> _Exercise prompt_
Your copy begins at the line with "orange 1x1 cone [281,51,323,117]" and runs through the end of the data below. Set down only those lines exactly, without pictures.

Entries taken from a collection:
▼▼▼

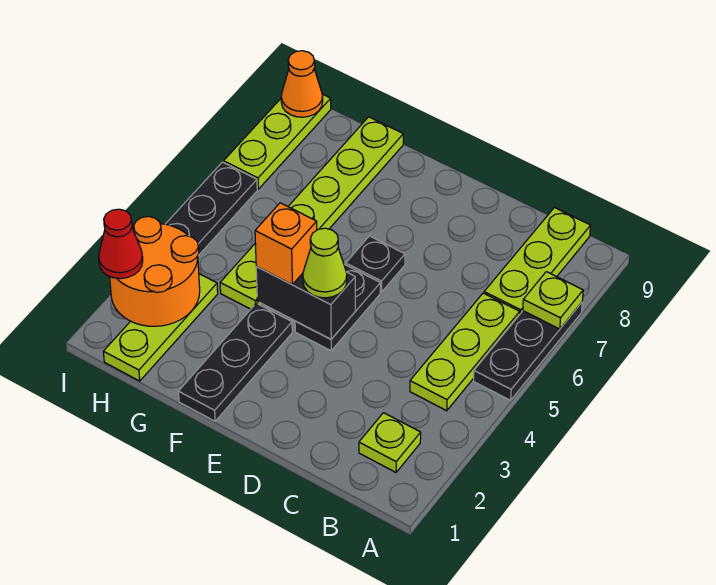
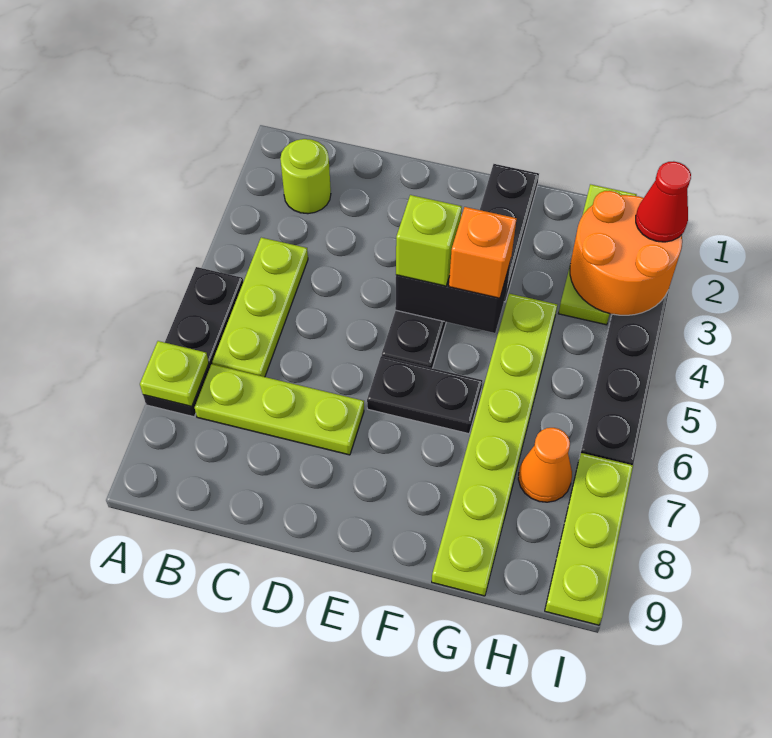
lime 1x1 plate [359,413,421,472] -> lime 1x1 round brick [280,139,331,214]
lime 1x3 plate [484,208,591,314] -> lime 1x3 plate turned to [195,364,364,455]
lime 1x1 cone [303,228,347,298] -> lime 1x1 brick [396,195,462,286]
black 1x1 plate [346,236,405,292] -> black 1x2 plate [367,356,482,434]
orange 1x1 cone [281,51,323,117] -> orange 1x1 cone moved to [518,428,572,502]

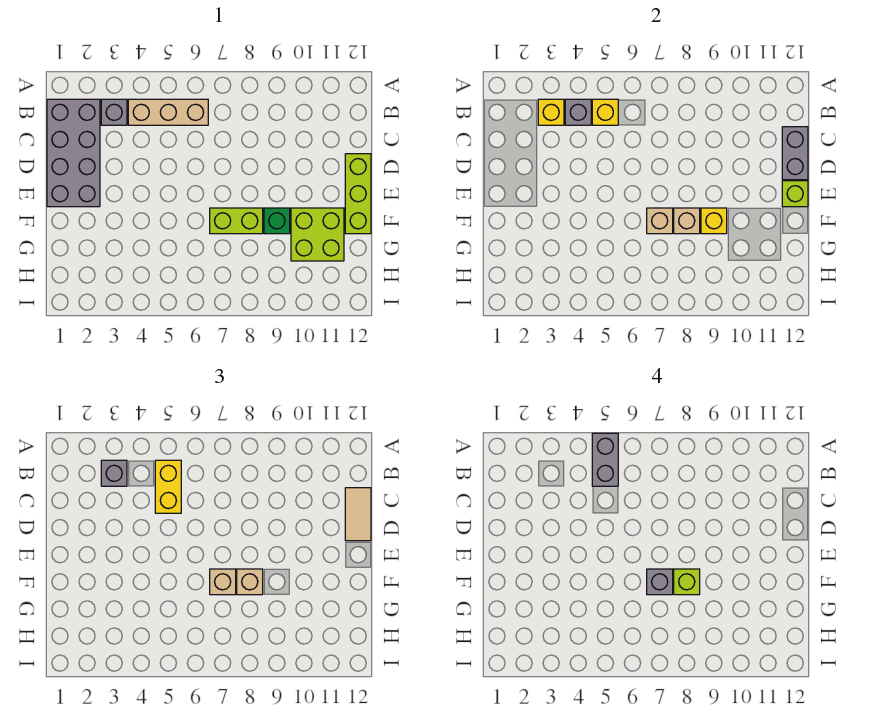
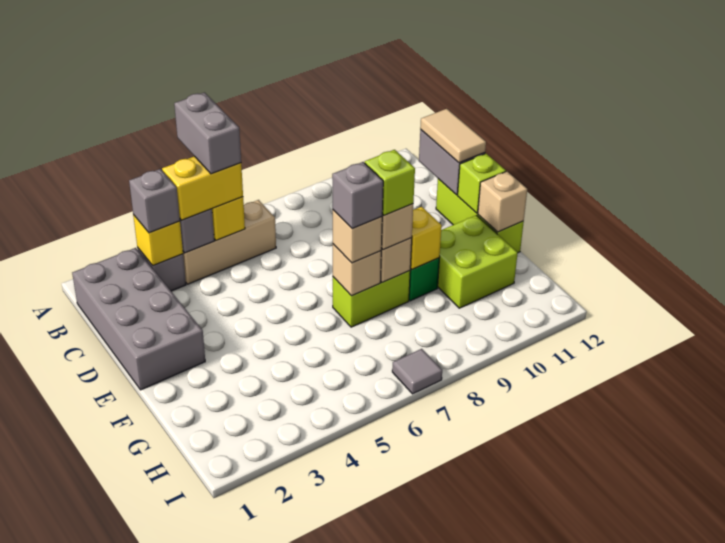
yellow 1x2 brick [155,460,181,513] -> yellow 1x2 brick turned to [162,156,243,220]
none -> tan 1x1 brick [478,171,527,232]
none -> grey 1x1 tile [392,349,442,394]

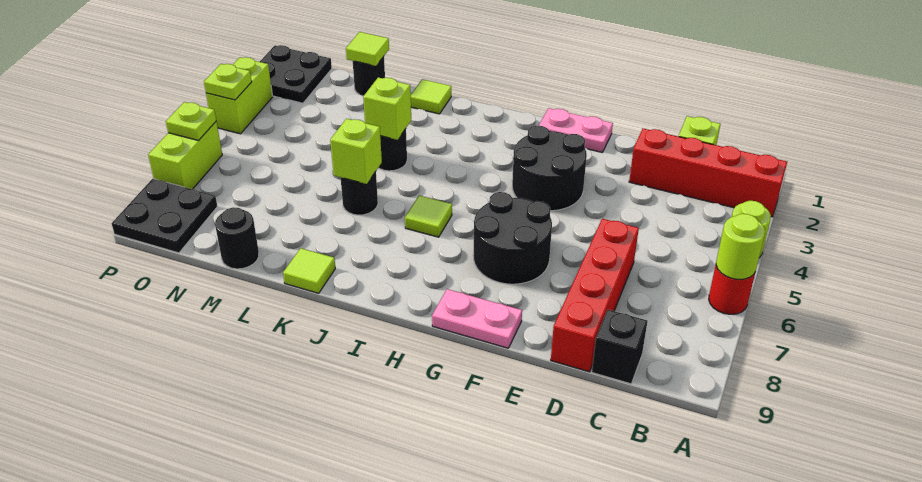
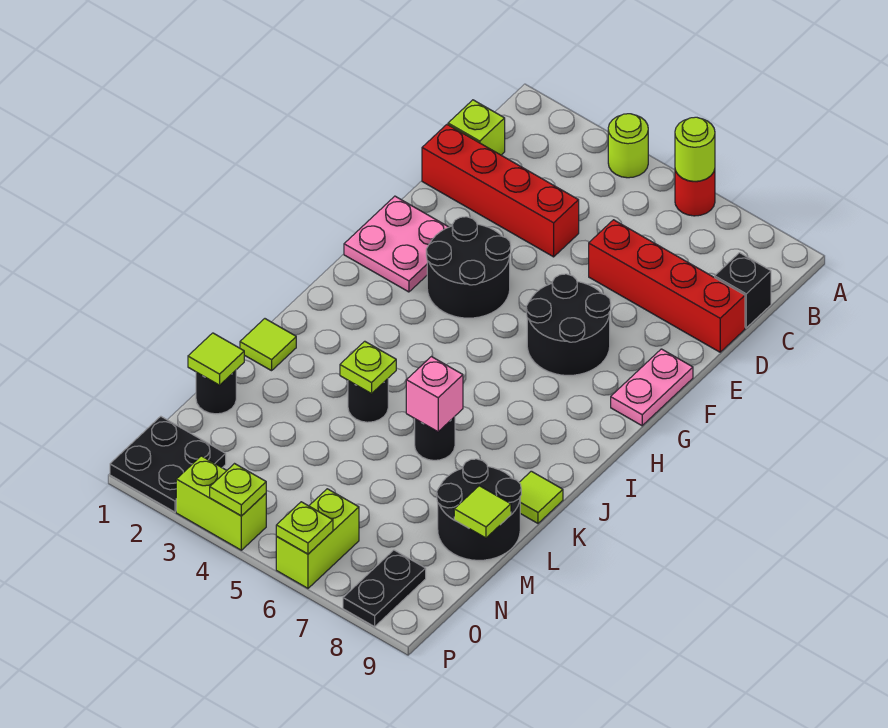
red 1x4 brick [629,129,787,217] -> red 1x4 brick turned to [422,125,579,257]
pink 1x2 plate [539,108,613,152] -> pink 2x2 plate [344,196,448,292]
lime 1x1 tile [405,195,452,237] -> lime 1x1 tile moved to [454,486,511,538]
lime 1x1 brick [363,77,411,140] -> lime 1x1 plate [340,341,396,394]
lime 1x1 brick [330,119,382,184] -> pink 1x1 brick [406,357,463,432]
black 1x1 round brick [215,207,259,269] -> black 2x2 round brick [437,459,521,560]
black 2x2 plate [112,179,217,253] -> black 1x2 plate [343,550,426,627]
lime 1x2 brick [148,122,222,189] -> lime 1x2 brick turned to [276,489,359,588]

▲▲▲

> _Your solution_
orange 1x1 cone [281,51,323,117] -> orange 1x1 cone moved to [518,428,572,502]

yellow 1x2 brick [155,460,181,513] -> yellow 1x2 brick turned to [162,156,243,220]
none -> tan 1x1 brick [478,171,527,232]
none -> grey 1x1 tile [392,349,442,394]

red 1x4 brick [629,129,787,217] -> red 1x4 brick turned to [422,125,579,257]
pink 1x2 plate [539,108,613,152] -> pink 2x2 plate [344,196,448,292]
lime 1x1 tile [405,195,452,237] -> lime 1x1 tile moved to [454,486,511,538]
lime 1x1 brick [363,77,411,140] -> lime 1x1 plate [340,341,396,394]
lime 1x1 brick [330,119,382,184] -> pink 1x1 brick [406,357,463,432]
black 1x1 round brick [215,207,259,269] -> black 2x2 round brick [437,459,521,560]
black 2x2 plate [112,179,217,253] -> black 1x2 plate [343,550,426,627]
lime 1x2 brick [148,122,222,189] -> lime 1x2 brick turned to [276,489,359,588]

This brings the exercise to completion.